▶ **Exercise brief**
Reproduce word for word the stretch of the records from the start through the line containing "Al Sahariar [208, 324]".

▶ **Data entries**
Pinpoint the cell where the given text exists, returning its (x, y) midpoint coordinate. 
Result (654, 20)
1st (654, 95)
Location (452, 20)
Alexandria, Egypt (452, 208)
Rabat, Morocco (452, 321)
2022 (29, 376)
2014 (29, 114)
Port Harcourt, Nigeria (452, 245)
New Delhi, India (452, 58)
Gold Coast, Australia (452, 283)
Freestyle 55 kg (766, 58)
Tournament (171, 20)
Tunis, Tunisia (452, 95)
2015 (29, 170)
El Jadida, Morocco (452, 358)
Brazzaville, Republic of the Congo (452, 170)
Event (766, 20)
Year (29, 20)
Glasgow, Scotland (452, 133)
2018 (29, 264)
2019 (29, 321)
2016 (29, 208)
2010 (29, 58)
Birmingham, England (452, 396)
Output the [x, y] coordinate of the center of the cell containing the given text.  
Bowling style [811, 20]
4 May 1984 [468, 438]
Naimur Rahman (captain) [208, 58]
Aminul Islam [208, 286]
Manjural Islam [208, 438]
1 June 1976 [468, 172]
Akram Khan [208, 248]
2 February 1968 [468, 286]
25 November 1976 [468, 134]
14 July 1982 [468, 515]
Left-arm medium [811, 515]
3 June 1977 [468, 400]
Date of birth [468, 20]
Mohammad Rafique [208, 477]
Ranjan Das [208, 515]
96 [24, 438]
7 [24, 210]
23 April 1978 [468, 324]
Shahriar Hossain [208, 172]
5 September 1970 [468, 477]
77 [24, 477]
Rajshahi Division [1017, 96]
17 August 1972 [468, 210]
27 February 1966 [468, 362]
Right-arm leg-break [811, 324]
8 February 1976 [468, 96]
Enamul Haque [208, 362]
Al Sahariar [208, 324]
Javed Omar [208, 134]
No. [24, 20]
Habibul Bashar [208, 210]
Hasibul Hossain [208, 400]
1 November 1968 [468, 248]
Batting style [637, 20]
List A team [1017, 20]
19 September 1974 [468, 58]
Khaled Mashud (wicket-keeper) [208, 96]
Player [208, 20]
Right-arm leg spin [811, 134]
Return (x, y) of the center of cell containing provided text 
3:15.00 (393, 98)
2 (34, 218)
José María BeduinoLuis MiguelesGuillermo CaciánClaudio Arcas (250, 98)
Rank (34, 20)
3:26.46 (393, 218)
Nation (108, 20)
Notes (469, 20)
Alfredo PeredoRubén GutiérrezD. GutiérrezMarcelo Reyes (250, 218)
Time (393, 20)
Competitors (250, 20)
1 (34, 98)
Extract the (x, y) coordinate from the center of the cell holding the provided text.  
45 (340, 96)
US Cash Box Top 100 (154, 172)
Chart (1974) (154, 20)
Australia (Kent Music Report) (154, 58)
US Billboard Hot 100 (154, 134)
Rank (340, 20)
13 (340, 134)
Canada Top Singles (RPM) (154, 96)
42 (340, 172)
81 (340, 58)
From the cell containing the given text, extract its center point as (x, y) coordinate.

▶ **Final result**
Pinpoint the cell where the given text exists, returning its (x, y) midpoint coordinate. 
Result (654, 20)
1st (654, 95)
Location (452, 20)
Alexandria, Egypt (452, 208)
Rabat, Morocco (452, 321)
2022 (29, 376)
2014 (29, 114)
Port Harcourt, Nigeria (452, 245)
New Delhi, India (452, 58)
Gold Coast, Australia (452, 283)
Freestyle 55 kg (766, 58)
Tournament (171, 20)
Tunis, Tunisia (452, 95)
2015 (29, 170)
El Jadida, Morocco (452, 358)
Brazzaville, Republic of the Congo (452, 170)
Event (766, 20)
Year (29, 20)
Glasgow, Scotland (452, 133)
2018 (29, 264)
2019 (29, 321)
2016 (29, 208)
2010 (29, 58)
Birmingham, England (452, 396)
Output the [x, y] coordinate of the center of the cell containing the given text.  
Bowling style [811, 20]
4 May 1984 [468, 438]
Naimur Rahman (captain) [208, 58]
Aminul Islam [208, 286]
Manjural Islam [208, 438]
1 June 1976 [468, 172]
Akram Khan [208, 248]
2 February 1968 [468, 286]
25 November 1976 [468, 134]
14 July 1982 [468, 515]
Left-arm medium [811, 515]
3 June 1977 [468, 400]
Date of birth [468, 20]
Mohammad Rafique [208, 477]
Ranjan Das [208, 515]
96 [24, 438]
7 [24, 210]
23 April 1978 [468, 324]
Shahriar Hossain [208, 172]
5 September 1970 [468, 477]
77 [24, 477]
Rajshahi Division [1017, 96]
17 August 1972 [468, 210]
27 February 1966 [468, 362]
Right-arm leg-break [811, 324]
8 February 1976 [468, 96]
Enamul Haque [208, 362]
Al Sahariar [208, 324]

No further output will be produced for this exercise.